[Spatial object tracking data]
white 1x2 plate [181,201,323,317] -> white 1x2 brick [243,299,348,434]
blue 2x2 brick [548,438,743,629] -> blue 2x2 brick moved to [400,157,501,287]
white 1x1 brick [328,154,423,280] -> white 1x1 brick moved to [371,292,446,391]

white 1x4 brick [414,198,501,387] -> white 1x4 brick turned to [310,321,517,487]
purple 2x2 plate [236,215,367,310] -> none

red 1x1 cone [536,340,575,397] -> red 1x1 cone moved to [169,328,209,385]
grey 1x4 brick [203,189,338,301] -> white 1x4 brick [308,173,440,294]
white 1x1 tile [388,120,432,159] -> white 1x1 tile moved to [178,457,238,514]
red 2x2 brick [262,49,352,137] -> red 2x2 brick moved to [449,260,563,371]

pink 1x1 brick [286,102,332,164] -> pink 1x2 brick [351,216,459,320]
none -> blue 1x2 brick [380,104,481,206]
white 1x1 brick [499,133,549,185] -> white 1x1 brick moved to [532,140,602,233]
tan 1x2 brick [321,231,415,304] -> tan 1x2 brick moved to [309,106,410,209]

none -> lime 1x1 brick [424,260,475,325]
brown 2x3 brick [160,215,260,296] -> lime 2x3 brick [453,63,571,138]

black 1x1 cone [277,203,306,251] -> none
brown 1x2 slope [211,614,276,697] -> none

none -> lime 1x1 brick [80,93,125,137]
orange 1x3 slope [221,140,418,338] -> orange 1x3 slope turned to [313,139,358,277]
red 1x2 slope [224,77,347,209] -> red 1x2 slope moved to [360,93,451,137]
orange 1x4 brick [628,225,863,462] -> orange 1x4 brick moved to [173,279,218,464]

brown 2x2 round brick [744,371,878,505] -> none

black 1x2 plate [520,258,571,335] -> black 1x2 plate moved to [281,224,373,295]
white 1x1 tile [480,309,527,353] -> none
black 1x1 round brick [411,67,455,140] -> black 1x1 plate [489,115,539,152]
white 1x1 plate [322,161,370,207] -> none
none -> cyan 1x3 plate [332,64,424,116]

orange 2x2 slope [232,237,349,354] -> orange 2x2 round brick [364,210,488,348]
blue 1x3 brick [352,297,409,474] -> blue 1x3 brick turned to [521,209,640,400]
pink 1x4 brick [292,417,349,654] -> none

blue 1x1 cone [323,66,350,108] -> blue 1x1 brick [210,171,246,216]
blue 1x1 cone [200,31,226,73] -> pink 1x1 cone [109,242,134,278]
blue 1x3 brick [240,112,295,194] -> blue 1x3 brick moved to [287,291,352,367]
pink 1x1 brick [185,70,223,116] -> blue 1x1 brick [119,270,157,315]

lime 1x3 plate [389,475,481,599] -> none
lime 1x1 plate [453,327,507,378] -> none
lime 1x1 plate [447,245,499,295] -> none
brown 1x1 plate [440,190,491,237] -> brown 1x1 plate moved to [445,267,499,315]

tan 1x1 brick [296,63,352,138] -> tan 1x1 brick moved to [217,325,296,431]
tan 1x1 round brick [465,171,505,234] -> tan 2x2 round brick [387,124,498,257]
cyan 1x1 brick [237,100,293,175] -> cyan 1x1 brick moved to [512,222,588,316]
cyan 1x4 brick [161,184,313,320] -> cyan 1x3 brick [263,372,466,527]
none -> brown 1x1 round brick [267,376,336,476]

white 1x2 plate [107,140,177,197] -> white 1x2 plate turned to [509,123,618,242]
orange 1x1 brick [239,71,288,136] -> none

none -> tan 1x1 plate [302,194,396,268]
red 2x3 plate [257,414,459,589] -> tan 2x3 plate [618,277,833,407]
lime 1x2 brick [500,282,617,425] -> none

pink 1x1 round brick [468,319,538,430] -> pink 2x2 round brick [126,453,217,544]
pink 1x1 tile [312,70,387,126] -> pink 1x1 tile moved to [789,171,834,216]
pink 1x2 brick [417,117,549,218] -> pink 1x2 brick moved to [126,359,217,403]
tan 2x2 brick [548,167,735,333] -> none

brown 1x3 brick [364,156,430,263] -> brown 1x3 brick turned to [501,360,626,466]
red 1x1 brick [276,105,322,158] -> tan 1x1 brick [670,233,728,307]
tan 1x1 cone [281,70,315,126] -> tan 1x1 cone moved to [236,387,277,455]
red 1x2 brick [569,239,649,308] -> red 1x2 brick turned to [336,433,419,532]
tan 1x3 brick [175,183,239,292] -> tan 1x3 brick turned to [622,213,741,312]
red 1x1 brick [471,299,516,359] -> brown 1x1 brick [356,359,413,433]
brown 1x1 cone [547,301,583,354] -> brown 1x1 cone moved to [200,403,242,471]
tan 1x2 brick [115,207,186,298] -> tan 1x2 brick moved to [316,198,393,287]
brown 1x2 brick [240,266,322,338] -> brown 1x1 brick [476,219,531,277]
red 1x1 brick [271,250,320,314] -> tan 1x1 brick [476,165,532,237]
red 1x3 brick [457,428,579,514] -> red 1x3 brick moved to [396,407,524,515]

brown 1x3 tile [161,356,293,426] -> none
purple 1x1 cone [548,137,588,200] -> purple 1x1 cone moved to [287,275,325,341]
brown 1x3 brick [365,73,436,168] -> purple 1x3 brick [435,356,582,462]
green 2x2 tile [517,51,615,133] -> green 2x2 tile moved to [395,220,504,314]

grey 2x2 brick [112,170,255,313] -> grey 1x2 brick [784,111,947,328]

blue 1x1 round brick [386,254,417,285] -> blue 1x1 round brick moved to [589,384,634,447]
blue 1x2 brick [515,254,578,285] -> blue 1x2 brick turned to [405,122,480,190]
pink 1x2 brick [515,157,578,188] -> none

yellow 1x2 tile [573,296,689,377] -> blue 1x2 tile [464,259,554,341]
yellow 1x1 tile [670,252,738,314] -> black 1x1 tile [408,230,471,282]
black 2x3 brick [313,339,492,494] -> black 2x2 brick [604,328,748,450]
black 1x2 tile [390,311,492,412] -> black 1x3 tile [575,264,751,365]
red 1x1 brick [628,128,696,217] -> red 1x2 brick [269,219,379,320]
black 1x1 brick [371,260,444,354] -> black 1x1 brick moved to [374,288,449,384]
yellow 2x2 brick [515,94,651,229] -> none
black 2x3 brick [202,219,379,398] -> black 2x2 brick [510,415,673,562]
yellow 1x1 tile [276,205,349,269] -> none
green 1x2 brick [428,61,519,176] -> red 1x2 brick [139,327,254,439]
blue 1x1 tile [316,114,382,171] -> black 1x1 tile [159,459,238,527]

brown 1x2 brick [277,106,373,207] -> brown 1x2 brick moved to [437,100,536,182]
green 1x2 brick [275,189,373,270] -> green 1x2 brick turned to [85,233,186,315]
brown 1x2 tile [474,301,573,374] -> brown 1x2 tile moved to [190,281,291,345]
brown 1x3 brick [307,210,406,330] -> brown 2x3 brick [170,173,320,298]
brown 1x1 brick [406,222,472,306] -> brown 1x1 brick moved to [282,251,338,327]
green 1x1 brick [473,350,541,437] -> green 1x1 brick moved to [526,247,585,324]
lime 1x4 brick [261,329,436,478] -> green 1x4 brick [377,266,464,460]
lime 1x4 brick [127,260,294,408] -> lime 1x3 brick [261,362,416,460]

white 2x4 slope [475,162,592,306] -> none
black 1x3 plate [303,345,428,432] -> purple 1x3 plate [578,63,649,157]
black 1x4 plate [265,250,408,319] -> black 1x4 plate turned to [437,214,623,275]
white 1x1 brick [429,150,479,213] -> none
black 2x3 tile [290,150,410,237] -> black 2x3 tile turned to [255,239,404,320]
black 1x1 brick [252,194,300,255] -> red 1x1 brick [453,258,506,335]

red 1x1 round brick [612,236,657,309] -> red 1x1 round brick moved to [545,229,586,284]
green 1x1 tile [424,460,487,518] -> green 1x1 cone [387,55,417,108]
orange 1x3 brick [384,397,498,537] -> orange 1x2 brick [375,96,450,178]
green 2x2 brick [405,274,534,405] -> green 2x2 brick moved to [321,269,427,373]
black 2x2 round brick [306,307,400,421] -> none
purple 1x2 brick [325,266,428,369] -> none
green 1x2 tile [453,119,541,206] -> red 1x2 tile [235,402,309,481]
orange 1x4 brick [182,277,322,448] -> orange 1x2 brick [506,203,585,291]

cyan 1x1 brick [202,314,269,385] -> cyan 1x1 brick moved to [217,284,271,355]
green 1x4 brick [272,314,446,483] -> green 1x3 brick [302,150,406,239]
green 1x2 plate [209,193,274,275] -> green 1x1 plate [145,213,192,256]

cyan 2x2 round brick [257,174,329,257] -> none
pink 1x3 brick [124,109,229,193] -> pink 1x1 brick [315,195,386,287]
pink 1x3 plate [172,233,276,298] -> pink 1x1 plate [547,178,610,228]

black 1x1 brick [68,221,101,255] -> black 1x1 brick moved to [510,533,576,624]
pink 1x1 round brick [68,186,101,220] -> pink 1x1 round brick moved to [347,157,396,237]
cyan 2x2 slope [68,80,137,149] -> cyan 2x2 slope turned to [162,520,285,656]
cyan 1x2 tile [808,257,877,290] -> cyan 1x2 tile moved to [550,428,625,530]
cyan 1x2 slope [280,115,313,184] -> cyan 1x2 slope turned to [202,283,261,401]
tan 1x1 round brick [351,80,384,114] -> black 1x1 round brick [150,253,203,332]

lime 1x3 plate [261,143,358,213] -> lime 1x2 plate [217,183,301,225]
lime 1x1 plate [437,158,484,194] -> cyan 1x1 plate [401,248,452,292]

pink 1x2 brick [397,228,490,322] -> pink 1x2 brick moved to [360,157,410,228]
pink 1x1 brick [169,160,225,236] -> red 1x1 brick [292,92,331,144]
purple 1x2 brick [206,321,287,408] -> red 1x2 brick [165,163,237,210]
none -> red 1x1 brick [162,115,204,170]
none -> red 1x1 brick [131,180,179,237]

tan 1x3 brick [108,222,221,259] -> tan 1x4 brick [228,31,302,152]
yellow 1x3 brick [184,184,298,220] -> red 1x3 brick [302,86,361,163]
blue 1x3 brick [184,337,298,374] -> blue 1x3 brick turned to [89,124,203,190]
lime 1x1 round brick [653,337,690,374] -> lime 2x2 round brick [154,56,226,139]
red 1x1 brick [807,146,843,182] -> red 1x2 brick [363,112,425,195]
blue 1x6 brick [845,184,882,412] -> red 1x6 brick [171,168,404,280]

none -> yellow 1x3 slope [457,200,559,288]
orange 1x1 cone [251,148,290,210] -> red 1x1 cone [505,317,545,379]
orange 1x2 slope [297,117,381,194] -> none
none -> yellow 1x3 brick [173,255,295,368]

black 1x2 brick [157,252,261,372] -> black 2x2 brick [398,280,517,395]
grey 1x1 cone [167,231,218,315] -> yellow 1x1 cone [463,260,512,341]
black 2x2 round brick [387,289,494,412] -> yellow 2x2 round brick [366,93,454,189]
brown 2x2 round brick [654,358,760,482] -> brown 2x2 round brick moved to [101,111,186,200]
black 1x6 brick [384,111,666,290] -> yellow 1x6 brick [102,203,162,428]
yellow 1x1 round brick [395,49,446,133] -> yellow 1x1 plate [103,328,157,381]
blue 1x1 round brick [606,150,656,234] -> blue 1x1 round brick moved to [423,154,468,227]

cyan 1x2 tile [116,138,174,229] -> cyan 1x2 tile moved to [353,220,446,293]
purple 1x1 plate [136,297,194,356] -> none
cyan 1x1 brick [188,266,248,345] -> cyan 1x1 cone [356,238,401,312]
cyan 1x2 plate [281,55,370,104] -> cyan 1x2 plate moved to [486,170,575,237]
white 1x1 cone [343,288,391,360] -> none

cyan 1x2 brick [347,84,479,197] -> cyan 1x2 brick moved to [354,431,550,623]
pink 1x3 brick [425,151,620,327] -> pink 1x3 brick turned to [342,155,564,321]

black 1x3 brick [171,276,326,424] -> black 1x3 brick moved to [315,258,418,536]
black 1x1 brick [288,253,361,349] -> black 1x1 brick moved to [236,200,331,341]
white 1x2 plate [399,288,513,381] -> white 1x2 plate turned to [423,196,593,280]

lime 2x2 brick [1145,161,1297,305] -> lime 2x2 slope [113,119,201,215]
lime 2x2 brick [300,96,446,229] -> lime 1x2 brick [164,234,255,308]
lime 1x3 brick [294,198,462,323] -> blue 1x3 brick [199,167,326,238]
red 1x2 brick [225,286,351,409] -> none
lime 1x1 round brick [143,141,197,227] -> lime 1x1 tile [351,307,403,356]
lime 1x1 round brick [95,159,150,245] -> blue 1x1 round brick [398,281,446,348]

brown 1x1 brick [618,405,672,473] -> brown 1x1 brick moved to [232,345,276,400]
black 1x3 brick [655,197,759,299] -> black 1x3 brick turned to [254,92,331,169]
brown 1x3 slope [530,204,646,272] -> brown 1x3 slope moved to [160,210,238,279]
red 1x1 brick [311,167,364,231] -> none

- _INSTRUCTIONS TO FOLLOW_
Look above for every line with the word "grey" and copy it.

- _RESPONSE TO THE TASK_
grey 1x4 brick [203,189,338,301] -> white 1x4 brick [308,173,440,294]
grey 2x2 brick [112,170,255,313] -> grey 1x2 brick [784,111,947,328]
grey 1x1 cone [167,231,218,315] -> yellow 1x1 cone [463,260,512,341]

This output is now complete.